§ **RECORDED DATA**:
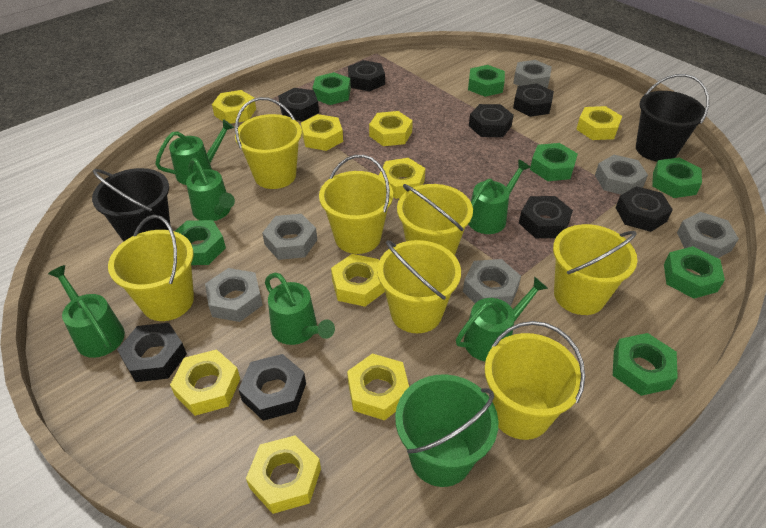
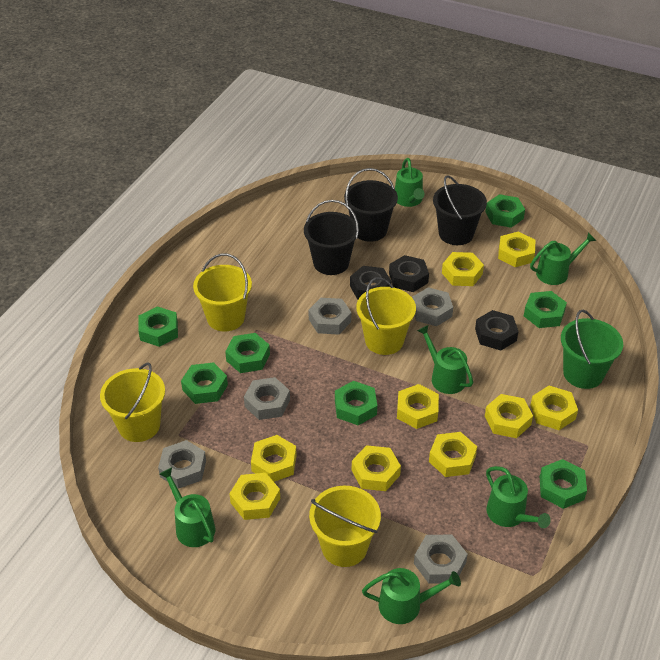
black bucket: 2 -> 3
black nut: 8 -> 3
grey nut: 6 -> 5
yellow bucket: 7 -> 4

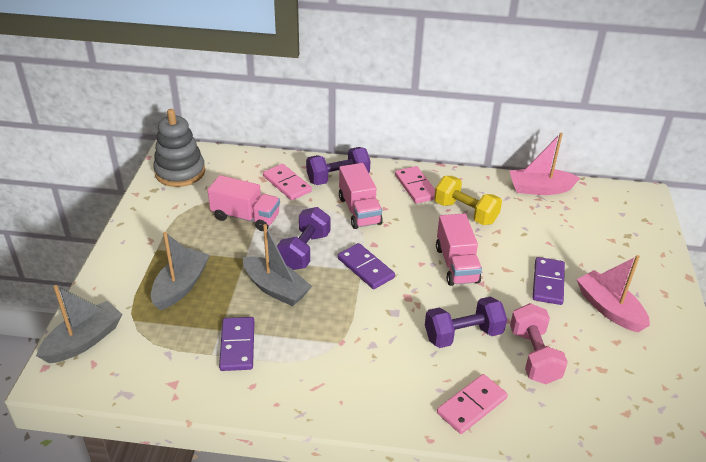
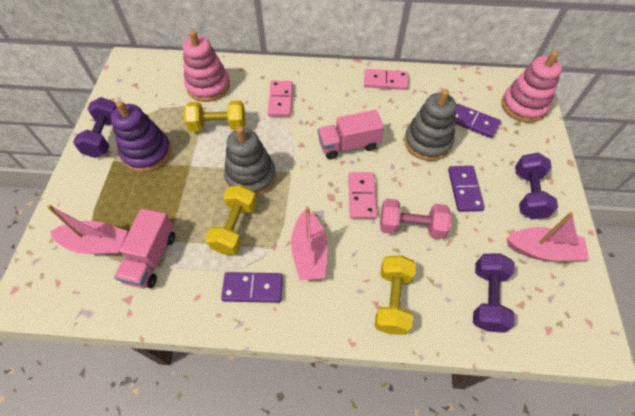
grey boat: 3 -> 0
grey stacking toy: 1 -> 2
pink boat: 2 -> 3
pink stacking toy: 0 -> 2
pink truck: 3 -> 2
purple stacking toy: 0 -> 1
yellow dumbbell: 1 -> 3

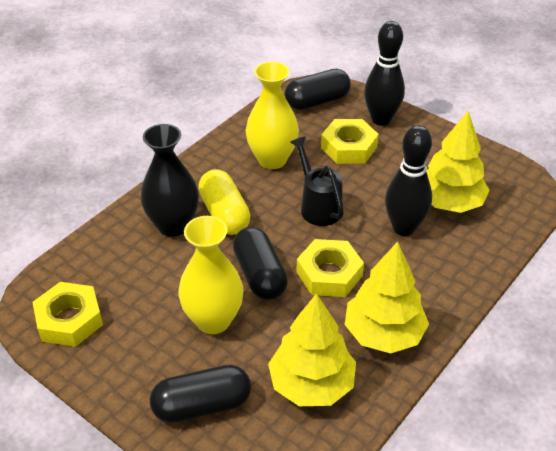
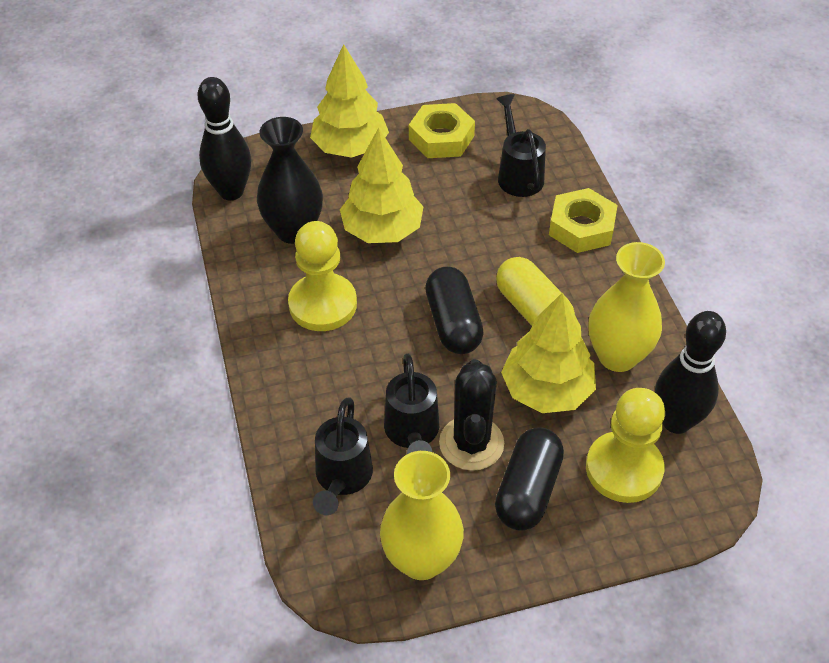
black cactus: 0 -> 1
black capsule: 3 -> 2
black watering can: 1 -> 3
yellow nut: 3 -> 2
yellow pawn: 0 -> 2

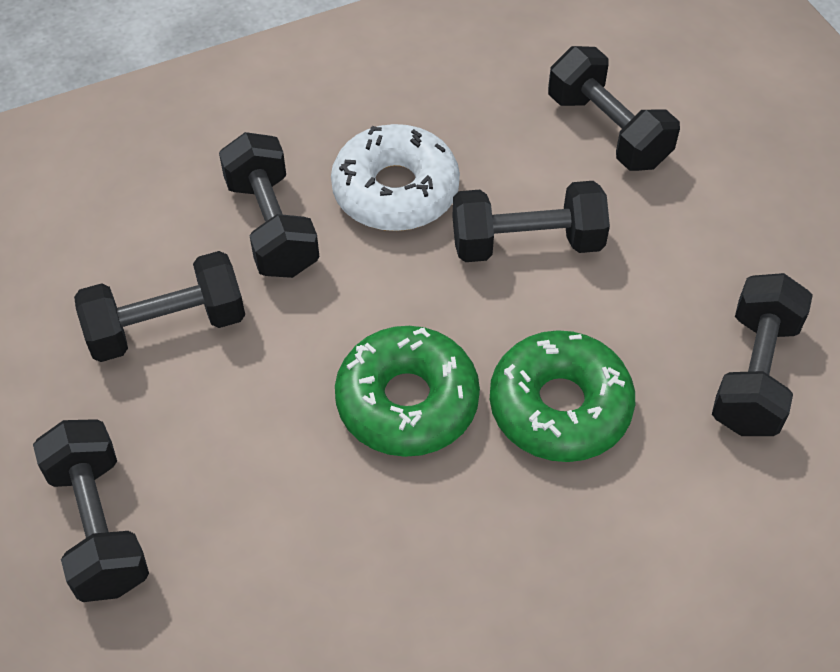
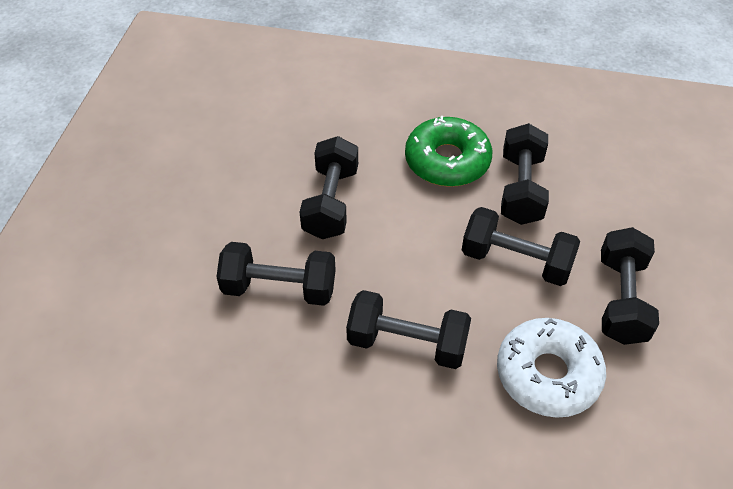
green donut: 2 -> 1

§ **AIM OF THE TASK**: Return the listing above verbatim and exclude every picture.

§ **RESULT BELOW**:
black bucket: 2 -> 3
black nut: 8 -> 3
grey nut: 6 -> 5
yellow bucket: 7 -> 4

grey boat: 3 -> 0
grey stacking toy: 1 -> 2
pink boat: 2 -> 3
pink stacking toy: 0 -> 2
pink truck: 3 -> 2
purple stacking toy: 0 -> 1
yellow dumbbell: 1 -> 3

black cactus: 0 -> 1
black capsule: 3 -> 2
black watering can: 1 -> 3
yellow nut: 3 -> 2
yellow pawn: 0 -> 2

green donut: 2 -> 1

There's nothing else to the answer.